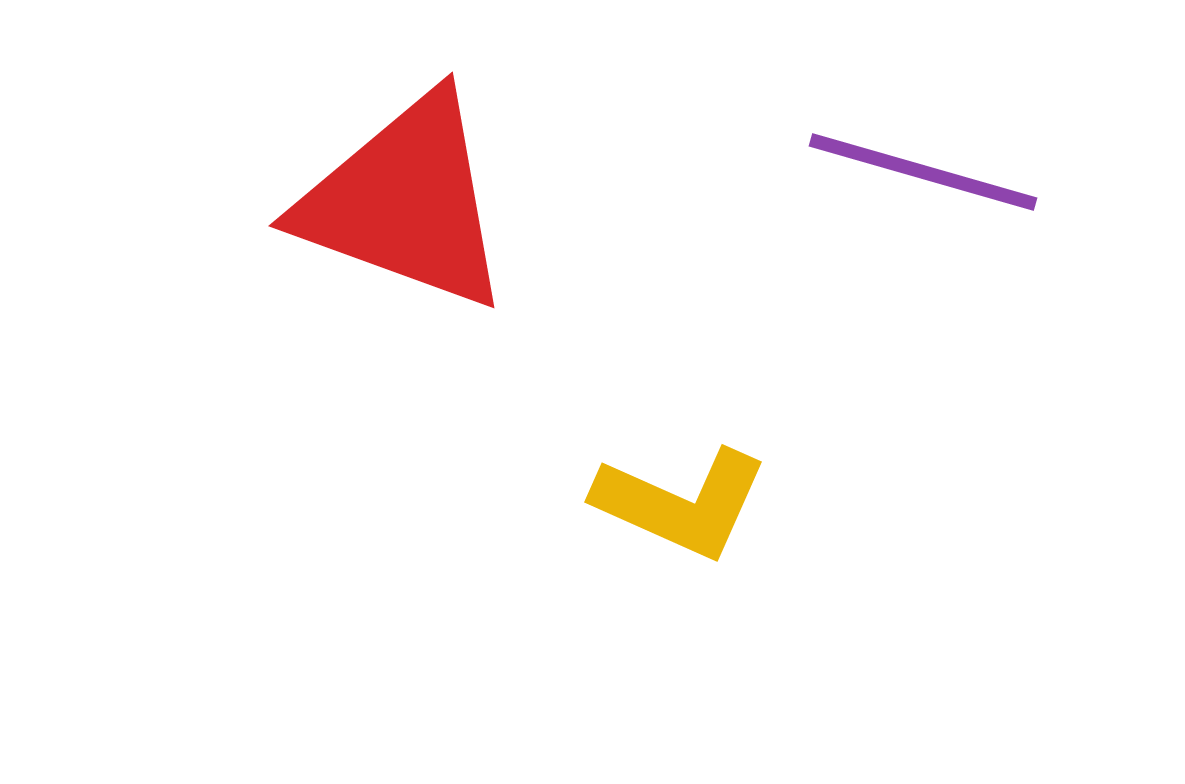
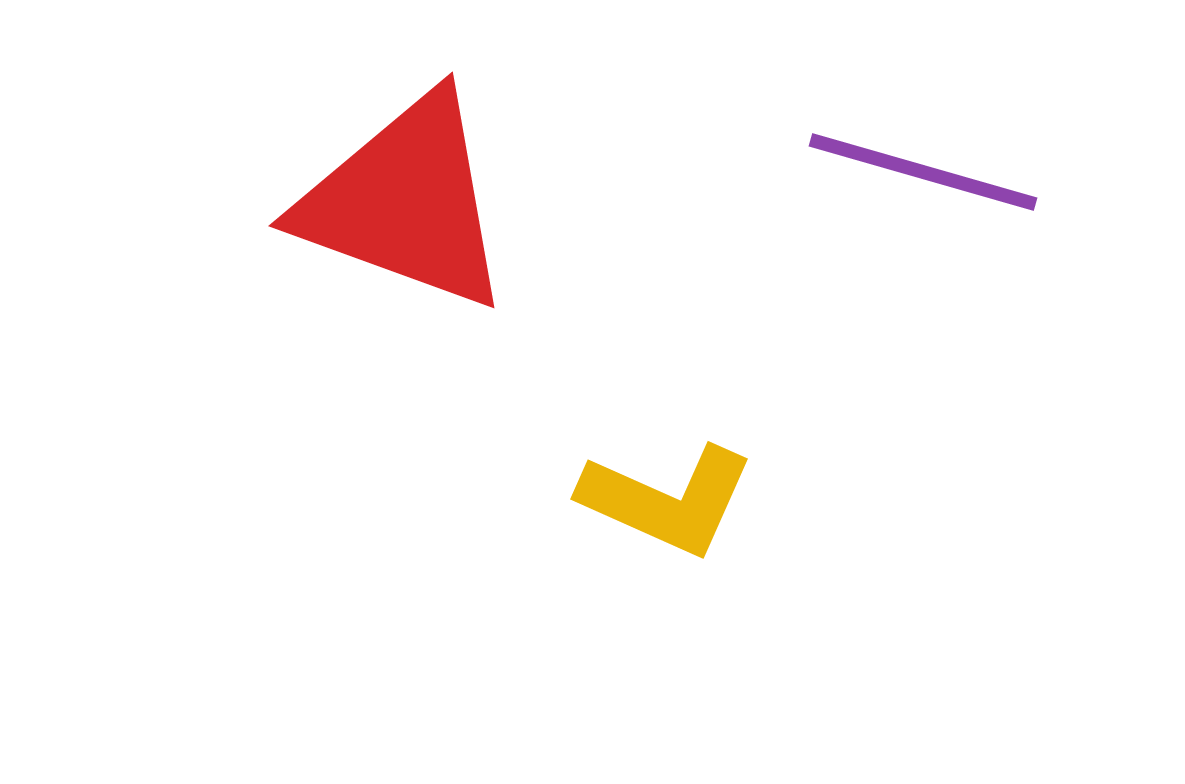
yellow L-shape: moved 14 px left, 3 px up
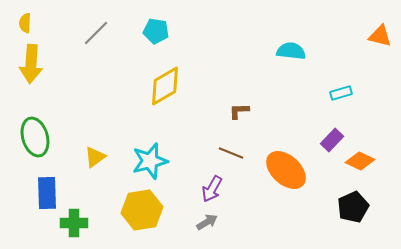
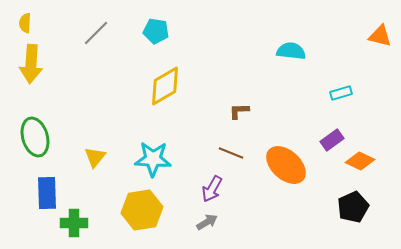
purple rectangle: rotated 10 degrees clockwise
yellow triangle: rotated 15 degrees counterclockwise
cyan star: moved 3 px right, 2 px up; rotated 18 degrees clockwise
orange ellipse: moved 5 px up
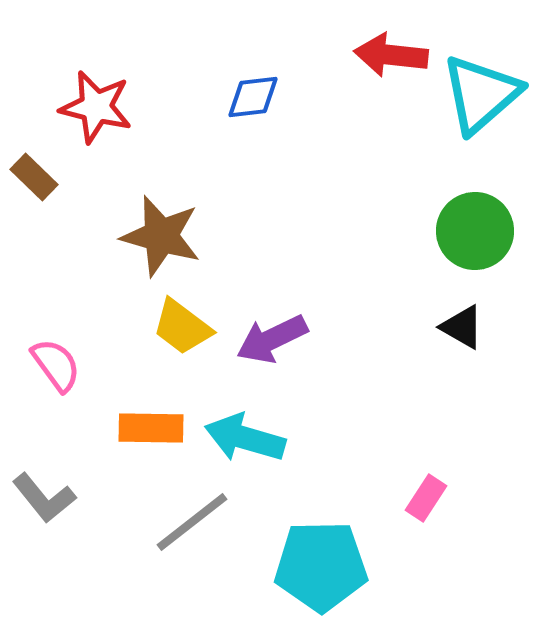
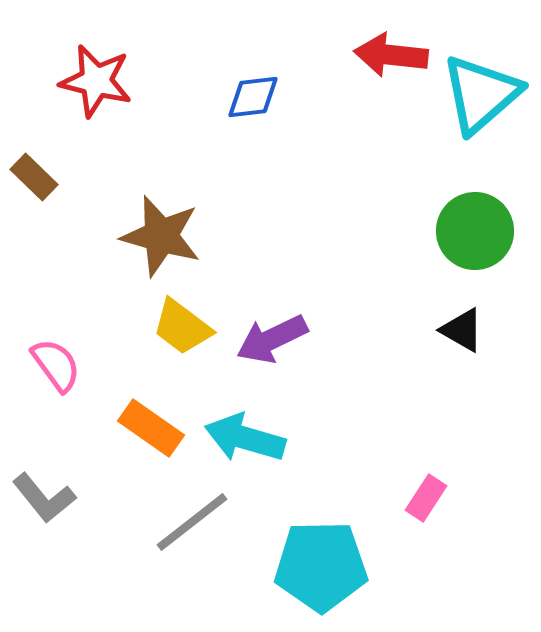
red star: moved 26 px up
black triangle: moved 3 px down
orange rectangle: rotated 34 degrees clockwise
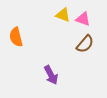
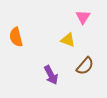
yellow triangle: moved 5 px right, 25 px down
pink triangle: moved 2 px up; rotated 42 degrees clockwise
brown semicircle: moved 22 px down
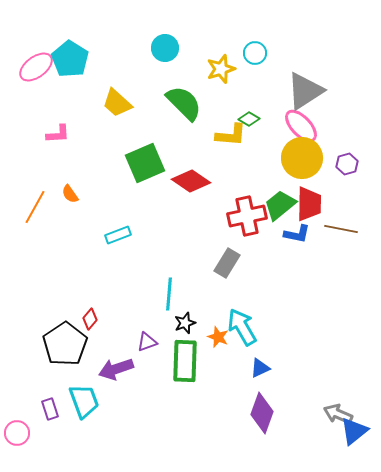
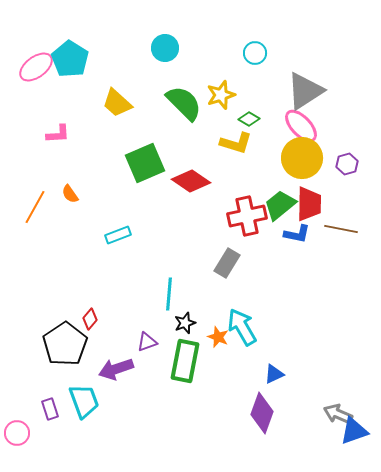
yellow star at (221, 69): moved 26 px down
yellow L-shape at (231, 135): moved 5 px right, 8 px down; rotated 12 degrees clockwise
green rectangle at (185, 361): rotated 9 degrees clockwise
blue triangle at (260, 368): moved 14 px right, 6 px down
blue triangle at (354, 431): rotated 20 degrees clockwise
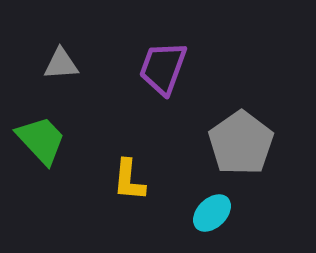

▶ **WHAT IS EXPECTED**: Find the line with "orange rectangle: rotated". Return it and each line after it through the end of the data, exactly, without pictures.

▶ **EXERCISE RESULT**:
orange rectangle: rotated 34 degrees clockwise
yellow triangle: moved 5 px right, 25 px down
pink triangle: moved 2 px up; rotated 42 degrees clockwise
brown semicircle: moved 22 px down
yellow star at (221, 69): moved 26 px down
yellow L-shape at (231, 135): moved 5 px right, 8 px down; rotated 12 degrees clockwise
green rectangle at (185, 361): rotated 9 degrees clockwise
blue triangle at (260, 368): moved 14 px right, 6 px down
blue triangle at (354, 431): rotated 20 degrees clockwise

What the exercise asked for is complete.